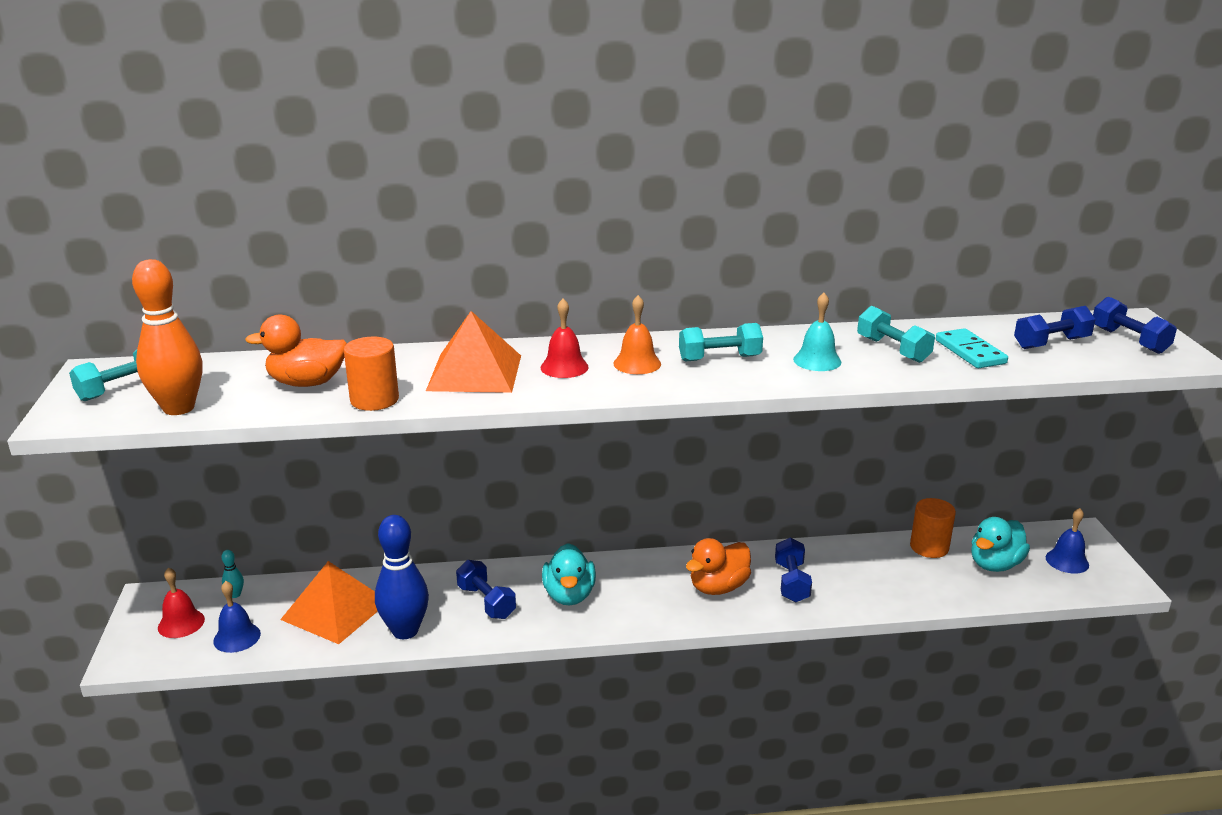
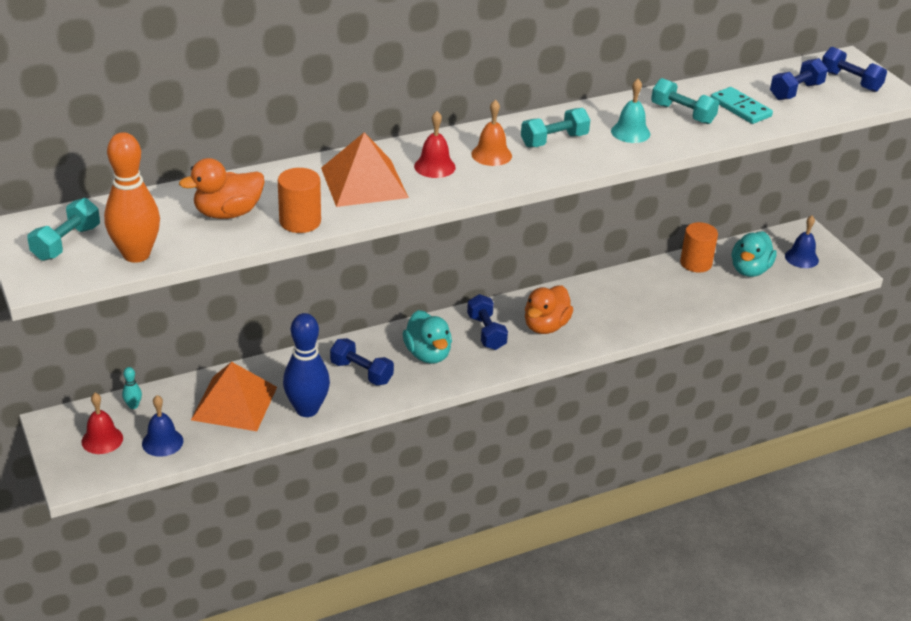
camera: 20 degrees left, 10 degrees up
(791, 582) = (601, 312): blue dumbbell -> blue dumbbell (486, 332)

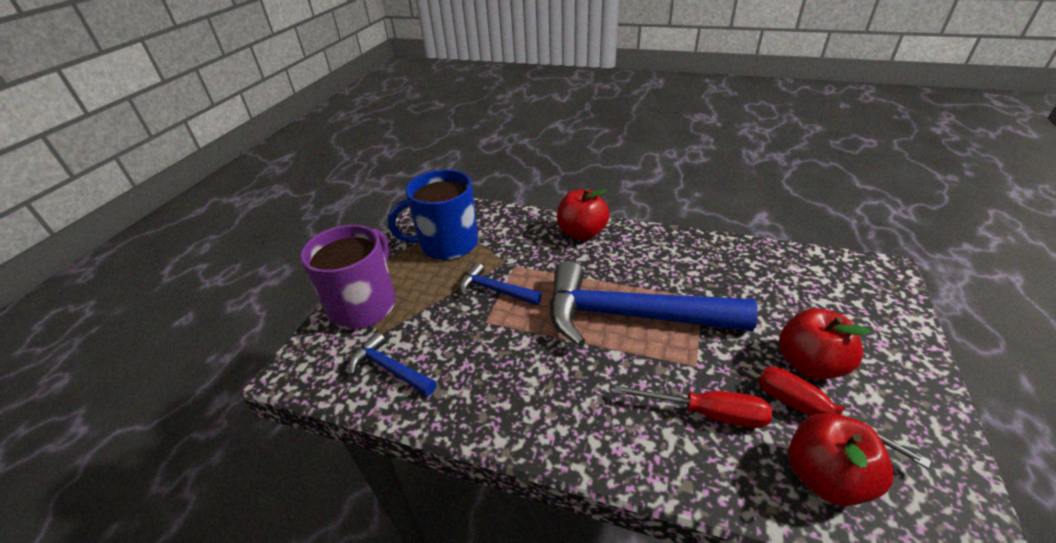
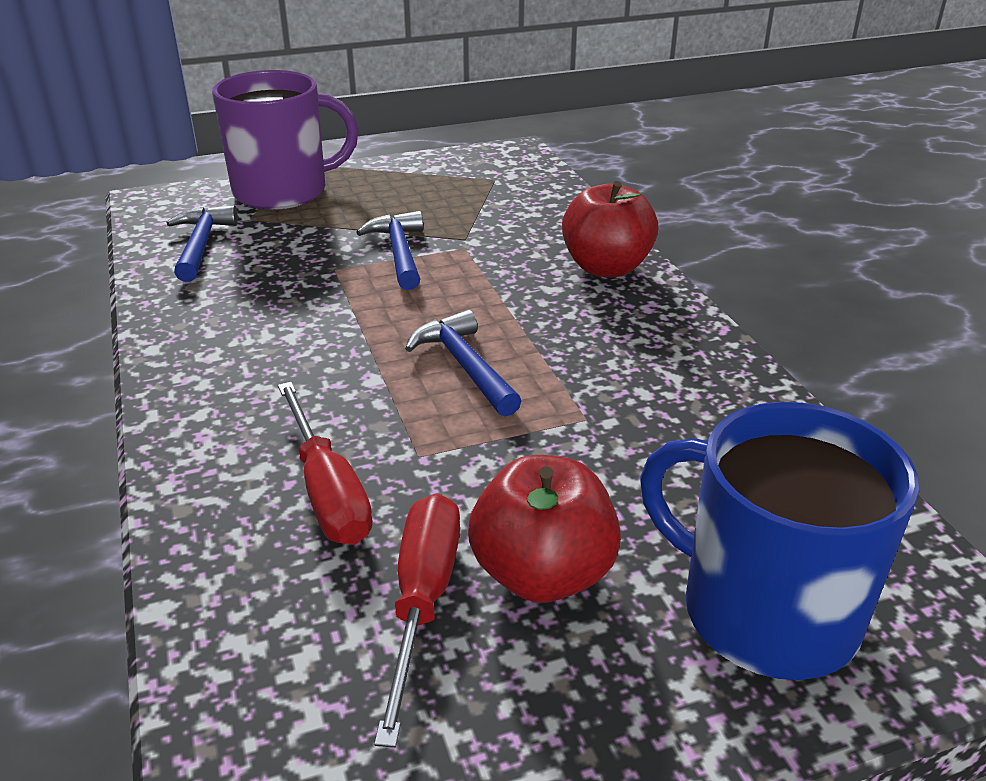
camera: 50 degrees right, 5 degrees down
(447, 244) = (449, 191): blue mug -> blue mug (764, 611)
(630, 316) = (464, 366): blue hammer -> blue hammer, size x0.47
(825, 477) = (291, 642): red apple -> none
----
* YOUR ASSIGNMENT
Scan the records for the string "degrees" and report each line where it occurs.

* SOLUTION BELOW
camera: 20 degrees left, 10 degrees up
camera: 50 degrees right, 5 degrees down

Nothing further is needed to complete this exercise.